▶ _TASK REQUIREMENTS_: The only thing to send back is the number of lines below that hold the string "from".

▶ _STUDY MATERIAL_:
********

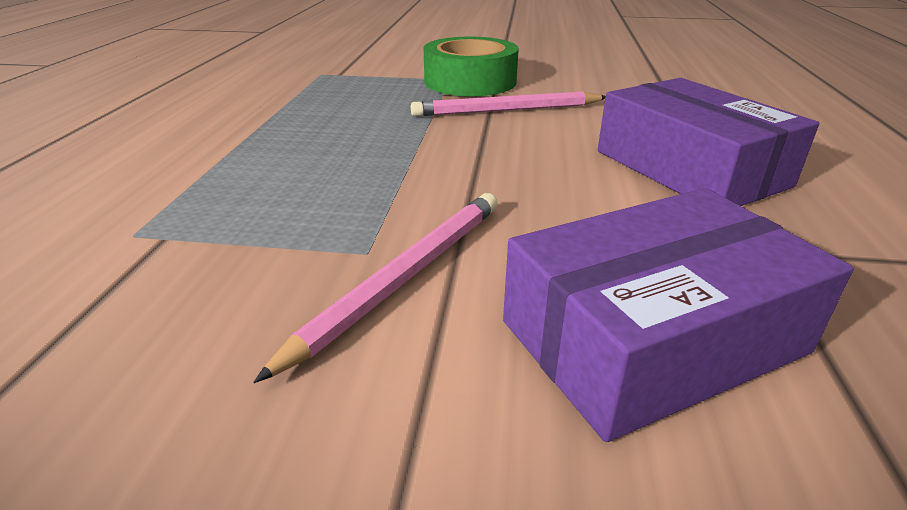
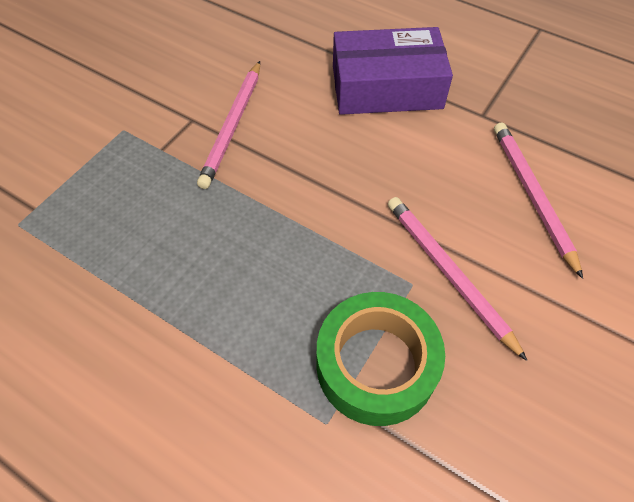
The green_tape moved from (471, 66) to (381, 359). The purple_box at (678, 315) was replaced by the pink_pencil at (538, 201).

********

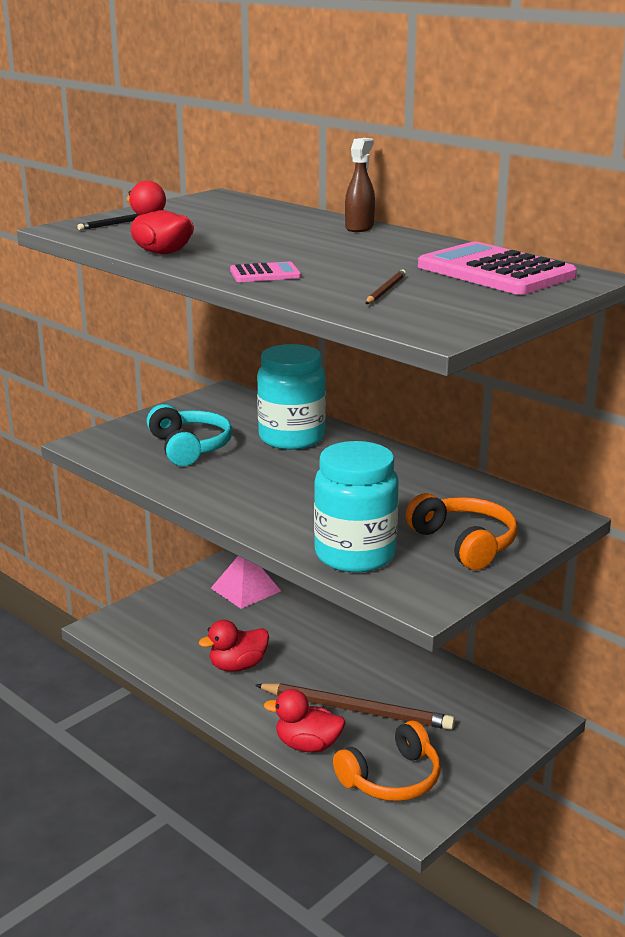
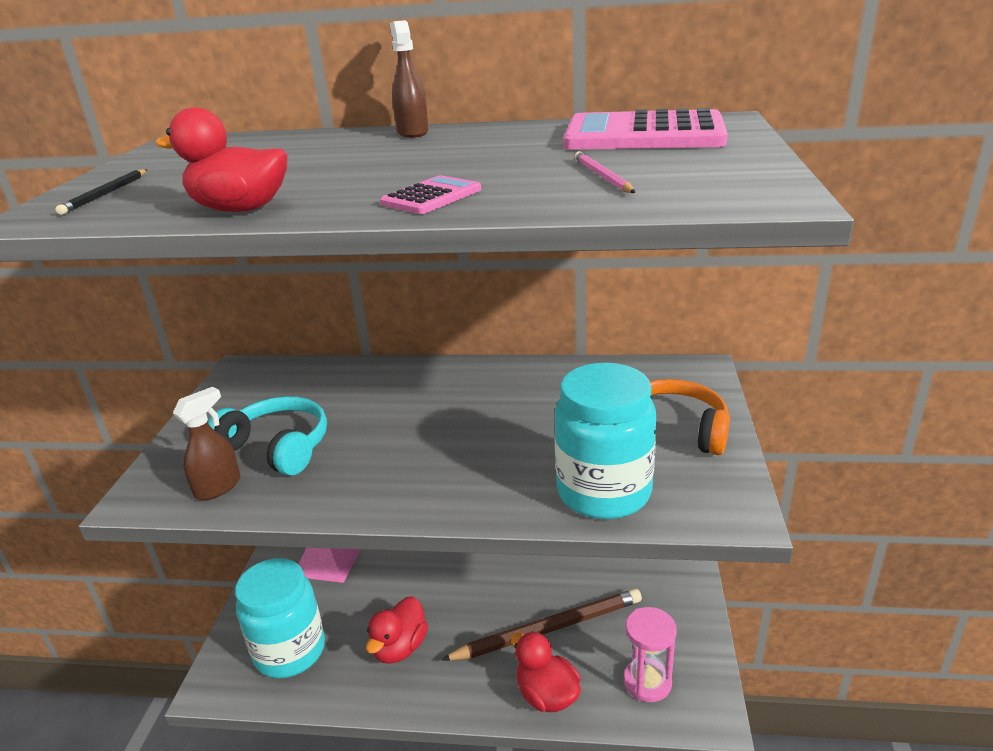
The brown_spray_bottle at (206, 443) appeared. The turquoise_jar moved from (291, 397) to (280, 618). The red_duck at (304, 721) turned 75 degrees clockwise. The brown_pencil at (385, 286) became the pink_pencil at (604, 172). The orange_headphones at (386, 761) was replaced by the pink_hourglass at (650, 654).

********

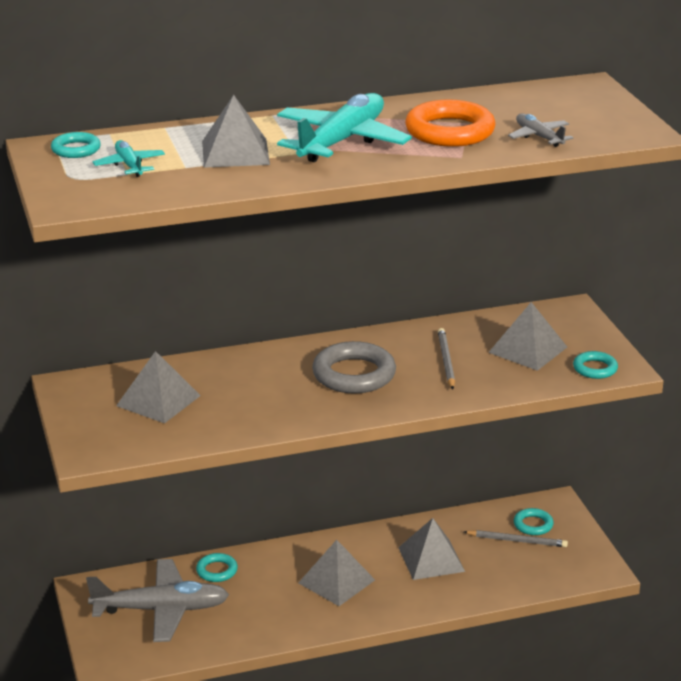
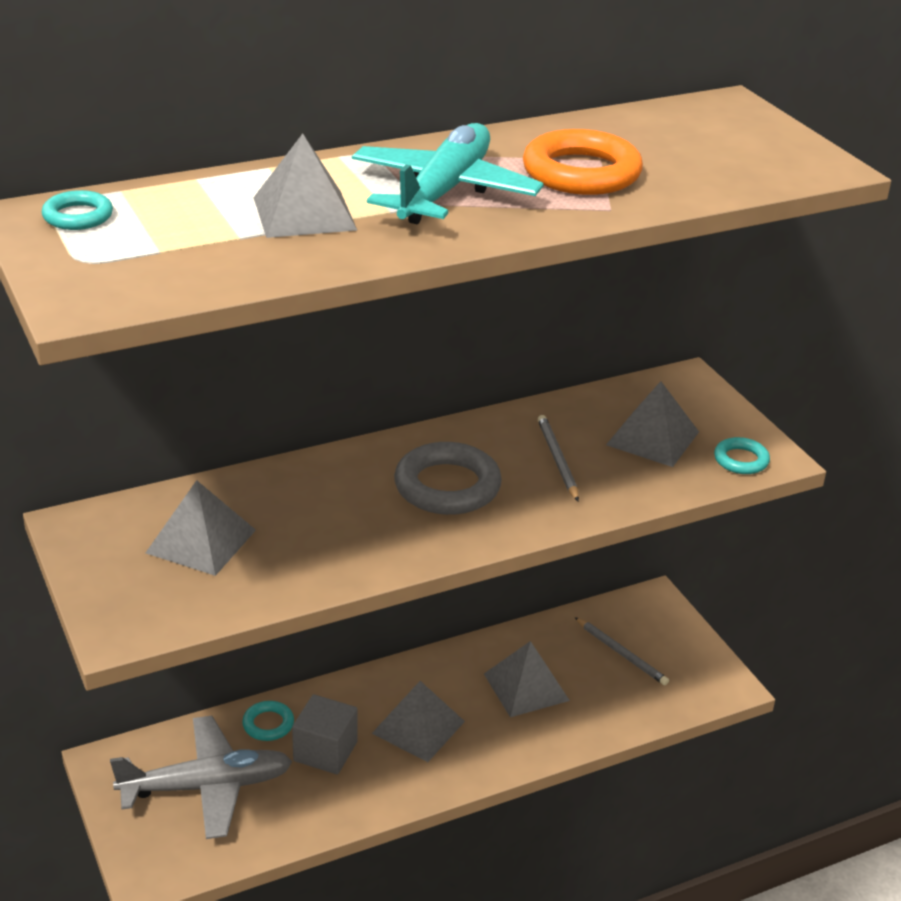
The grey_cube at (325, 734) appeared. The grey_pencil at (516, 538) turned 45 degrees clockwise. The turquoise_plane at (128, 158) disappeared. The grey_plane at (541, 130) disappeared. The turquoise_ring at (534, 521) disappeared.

********

▶ _ANSWER FOR THE TASK_: 2